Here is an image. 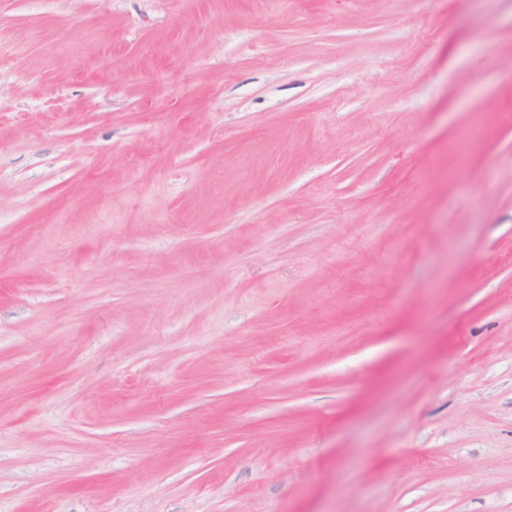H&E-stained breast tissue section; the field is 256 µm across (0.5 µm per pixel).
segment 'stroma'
<instances>
[{"mask_svg": "<svg viewBox=\"0 0 512 512\" xmlns=\"http://www.w3.org/2000/svg\"><path fill=\"white\" fill-rule=\"evenodd\" d=\"M0 512H512V0H0Z\"/></svg>", "mask_w": 512, "mask_h": 512, "instance_id": "1", "label": "stroma"}]
</instances>
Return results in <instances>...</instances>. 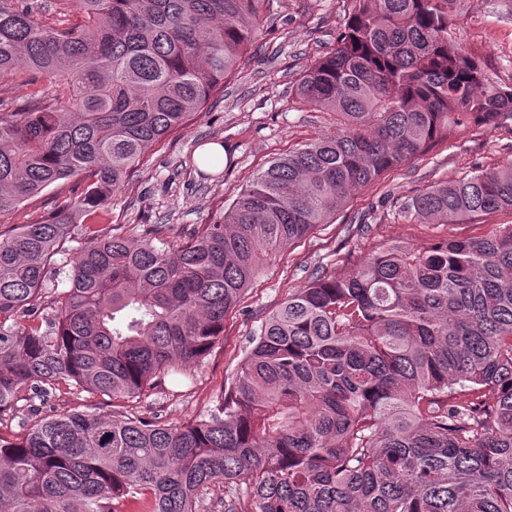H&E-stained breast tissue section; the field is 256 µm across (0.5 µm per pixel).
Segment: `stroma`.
Returning <instances> with one entry per match:
<instances>
[{
    "instance_id": "1",
    "label": "stroma",
    "mask_w": 512,
    "mask_h": 512,
    "mask_svg": "<svg viewBox=\"0 0 512 512\" xmlns=\"http://www.w3.org/2000/svg\"><path fill=\"white\" fill-rule=\"evenodd\" d=\"M350 7L351 0H266L256 40L223 92L152 147L144 166L109 206L105 221L115 233L134 236L142 225L165 224L170 237L182 239L193 225L207 223L231 203L271 160L326 130L332 114L300 102L294 88L305 70L335 47ZM448 30L466 53L482 61L493 81L512 85V0H454ZM211 143L223 144L224 165L207 178L200 174L198 155ZM511 155L512 126L480 130L440 144L391 171L380 184L356 191L332 223L315 227L257 277L226 316L223 344L192 367L193 381L166 376L163 388L145 392L142 411L181 424L207 410L239 369L249 336L309 278L340 275L384 241L420 245L477 237L493 225L512 224L507 211L459 224H423L403 212L419 190L480 166H497ZM78 186L74 179L59 182L18 210L0 214V231L53 216ZM70 408L104 415L116 410L108 398L90 399L65 389L33 410L44 417ZM33 410L19 402L11 421L14 434H22L21 421Z\"/></svg>"
}]
</instances>
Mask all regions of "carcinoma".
<instances>
[{"label":"carcinoma","instance_id":"cac0c4a2","mask_svg":"<svg viewBox=\"0 0 512 512\" xmlns=\"http://www.w3.org/2000/svg\"><path fill=\"white\" fill-rule=\"evenodd\" d=\"M0 0V77L68 89L0 112V213L76 178L49 219L0 236V427L30 387L130 402L224 341L259 271L352 193L473 129L512 86L448 39L450 0H353L296 96L336 124L269 162L177 241L104 234L145 153L236 72L263 0ZM425 223L512 211V159L430 185ZM82 241L63 249L66 240ZM69 268L58 285L51 267ZM52 314L31 323L35 302ZM512 512V224L389 241L288 293L213 406L185 424L68 410L0 430V512Z\"/></svg>","mask_w":512,"mask_h":512}]
</instances>
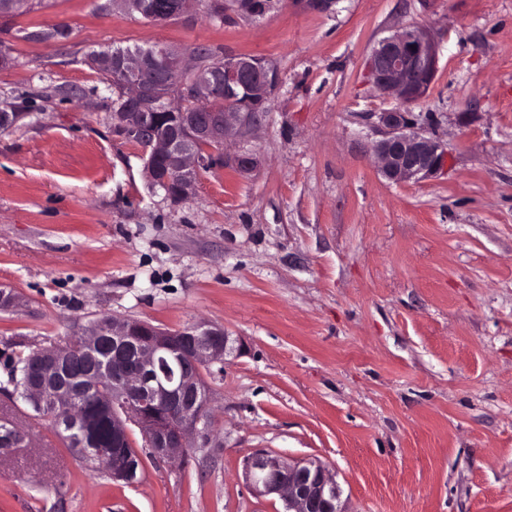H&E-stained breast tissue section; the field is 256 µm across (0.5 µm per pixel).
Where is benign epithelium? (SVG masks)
<instances>
[{
  "label": "benign epithelium",
  "instance_id": "obj_1",
  "mask_svg": "<svg viewBox=\"0 0 512 512\" xmlns=\"http://www.w3.org/2000/svg\"><path fill=\"white\" fill-rule=\"evenodd\" d=\"M196 2L177 0L156 21L165 23L185 16ZM269 6L270 0H240L236 10L256 16ZM438 60L435 34L410 27L376 43L369 69L379 91L412 102L425 94ZM93 63L111 70L123 92L120 111L112 113L114 129L139 132V148L147 156L151 184L181 200L196 194L202 171L224 161L226 141L262 125L266 105L280 83L274 66H260L251 58L226 57L205 65L195 60L190 65L195 77L179 88L177 97L206 100L219 89L230 94L243 88L252 93L254 111L226 112L205 121L187 118L178 133L165 135L158 131L154 113L147 111L148 97L168 99L170 95L158 84L145 91L142 76L167 65L184 66L182 55L169 47H160L152 54L103 52ZM377 119L381 136L372 150L388 182L419 180L445 165L447 151L436 137L419 127L413 113L393 108L377 113ZM173 173L177 175L175 183ZM77 342L81 350L86 345L95 346L112 359V450L86 443L87 463L111 470L116 481H127L131 471L122 466L118 449L129 444L130 424L141 430L147 447L160 458H176L207 440L208 392L202 370L224 362L229 336L223 329L195 324L181 331L177 339L150 323L107 317L91 324ZM60 375L61 360L56 351H35L25 377L30 400L41 405L68 402L70 393L58 383ZM150 403L162 405L164 411L151 414L146 410ZM245 477L255 495H278L285 503V512H346L334 476L313 461L291 462L257 451L246 461Z\"/></svg>",
  "mask_w": 512,
  "mask_h": 512
}]
</instances>
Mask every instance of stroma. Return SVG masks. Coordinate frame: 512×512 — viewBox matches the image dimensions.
Segmentation results:
<instances>
[{"label": "stroma", "instance_id": "1", "mask_svg": "<svg viewBox=\"0 0 512 512\" xmlns=\"http://www.w3.org/2000/svg\"><path fill=\"white\" fill-rule=\"evenodd\" d=\"M55 24L69 34L37 38ZM420 25L436 76L400 104L373 84V46ZM206 47L281 77L262 126L228 142L196 195L151 186L115 132L117 93L89 53ZM0 381L14 353L50 350L112 316L174 333L223 328L240 354L203 370L207 447L163 460L141 431L137 481L79 463L30 428L0 449V512H284L255 497L257 450L316 461L348 512H512V0H275L263 16L203 10L164 24L114 0H41L0 16ZM415 113L442 170L392 184L372 113Z\"/></svg>", "mask_w": 512, "mask_h": 512}]
</instances>
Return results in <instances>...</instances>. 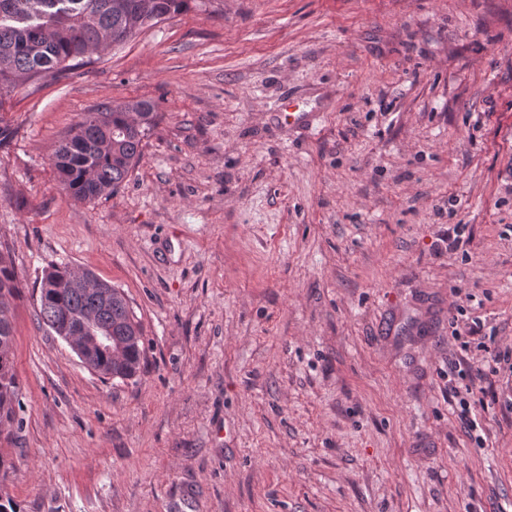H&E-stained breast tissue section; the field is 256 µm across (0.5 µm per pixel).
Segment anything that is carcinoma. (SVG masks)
<instances>
[{
  "instance_id": "cac0c4a2",
  "label": "carcinoma",
  "mask_w": 512,
  "mask_h": 512,
  "mask_svg": "<svg viewBox=\"0 0 512 512\" xmlns=\"http://www.w3.org/2000/svg\"><path fill=\"white\" fill-rule=\"evenodd\" d=\"M191 0H0V89L43 75H62L74 61L108 40L124 43L141 29L170 20L190 8ZM154 105L132 100L114 107L97 106L63 136L54 167L75 198L92 201L114 191L135 169L142 142L154 125ZM73 269L55 265L40 281L39 319L56 336L87 331L112 336V350L87 349L89 370L107 379L128 380L140 369L142 327L124 293L112 299L94 288H60ZM19 293L10 257L0 252V305ZM10 317L0 309V433L15 420L19 383L11 349Z\"/></svg>"
}]
</instances>
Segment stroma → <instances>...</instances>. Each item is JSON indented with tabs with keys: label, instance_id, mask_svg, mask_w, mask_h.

=====

## Exercise prompt:
In the entries above, take the line containing "Segment anything that" and each later line through the last, and repeat them exactly. Output nothing else.

## Answer to this exercise:
Segment anything that is carcinoma. (SVG masks)
<instances>
[{
  "instance_id": "cac0c4a2",
  "label": "carcinoma",
  "mask_w": 512,
  "mask_h": 512,
  "mask_svg": "<svg viewBox=\"0 0 512 512\" xmlns=\"http://www.w3.org/2000/svg\"><path fill=\"white\" fill-rule=\"evenodd\" d=\"M191 0H0V89L43 75H62L74 61L108 40L124 43L141 29L170 20L190 8ZM154 105L132 100L114 107L97 106L63 136L54 167L75 198L92 201L114 191L135 169L142 142L154 125ZM73 269L55 265L40 281L39 319L56 336L87 331L112 336V350L87 349L89 370L107 379L128 380L140 369L142 327L124 293L112 299L94 288H60ZM19 293L10 257L0 252V305ZM10 317L0 309V433L15 420L19 383L11 349Z\"/></svg>"
}]
</instances>
Segment stroma → <instances>...</instances>. Each item is JSON indented with tabs with keys: label, instance_id, mask_svg, mask_w, mask_h.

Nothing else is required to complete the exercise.